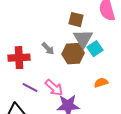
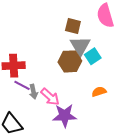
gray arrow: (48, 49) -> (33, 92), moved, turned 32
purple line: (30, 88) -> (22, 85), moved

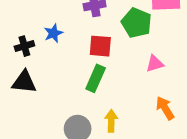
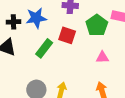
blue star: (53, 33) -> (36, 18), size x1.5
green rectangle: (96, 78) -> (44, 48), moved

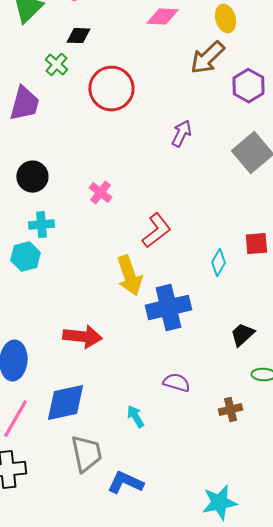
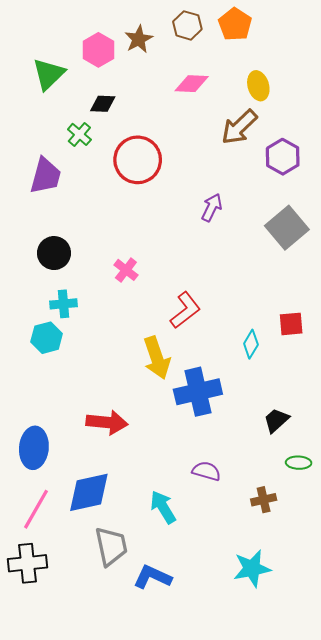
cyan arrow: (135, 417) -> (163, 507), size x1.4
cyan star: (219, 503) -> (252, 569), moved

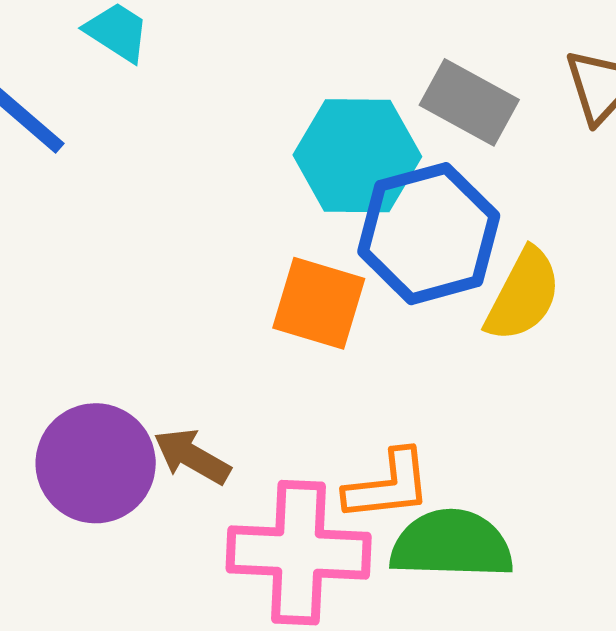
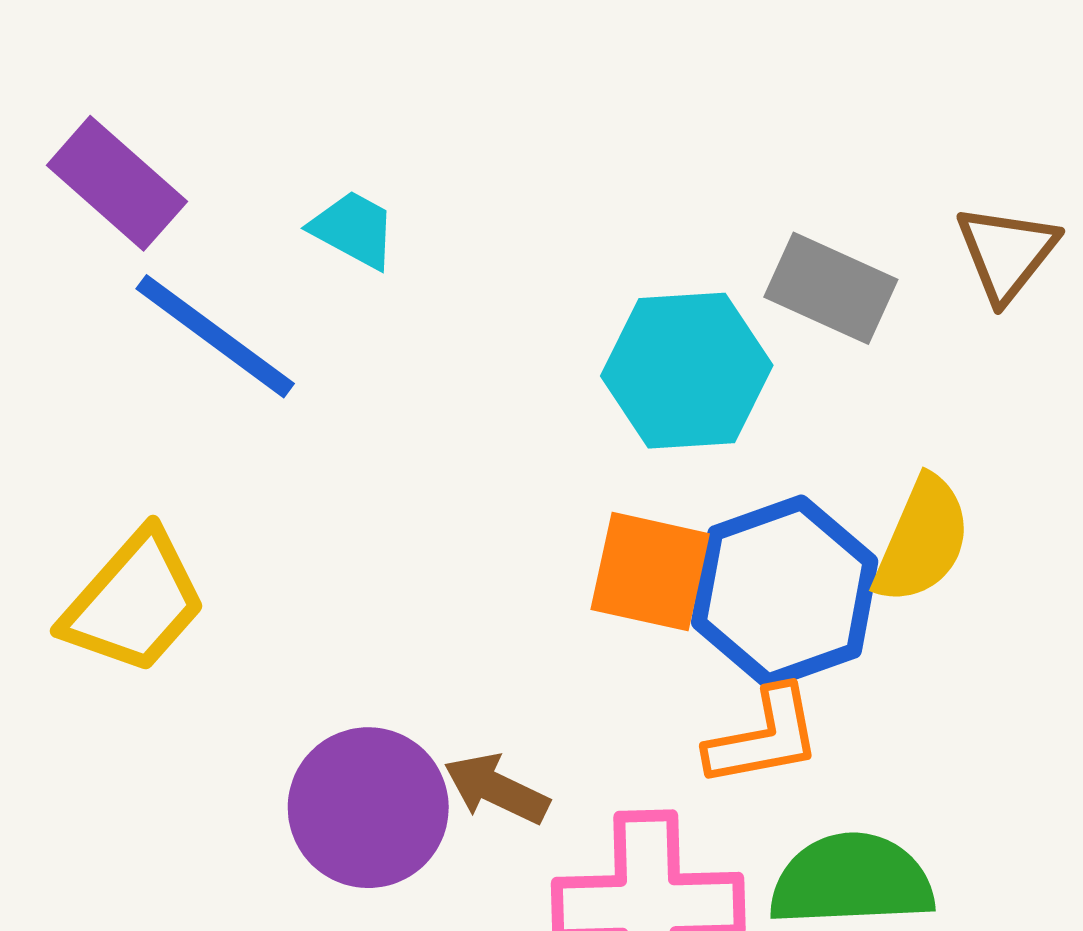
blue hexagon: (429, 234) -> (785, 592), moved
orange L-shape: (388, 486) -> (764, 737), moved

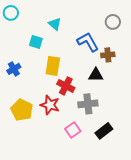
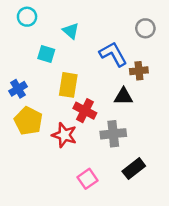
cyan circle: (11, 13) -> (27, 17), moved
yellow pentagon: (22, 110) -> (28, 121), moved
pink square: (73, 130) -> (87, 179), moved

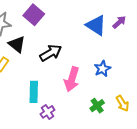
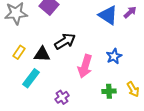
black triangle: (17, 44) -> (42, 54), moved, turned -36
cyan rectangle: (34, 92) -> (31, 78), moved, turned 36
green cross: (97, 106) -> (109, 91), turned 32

════════════════════

> **Activity**
Looking at the records above, which lines contain "turned"? Copy those lines.

> **Solved exercise**
gray arrow: (48, 49) -> (33, 92), moved, turned 32
black triangle: (17, 44) -> (42, 54), moved, turned -36
cyan rectangle: (34, 92) -> (31, 78), moved, turned 36
green cross: (97, 106) -> (109, 91), turned 32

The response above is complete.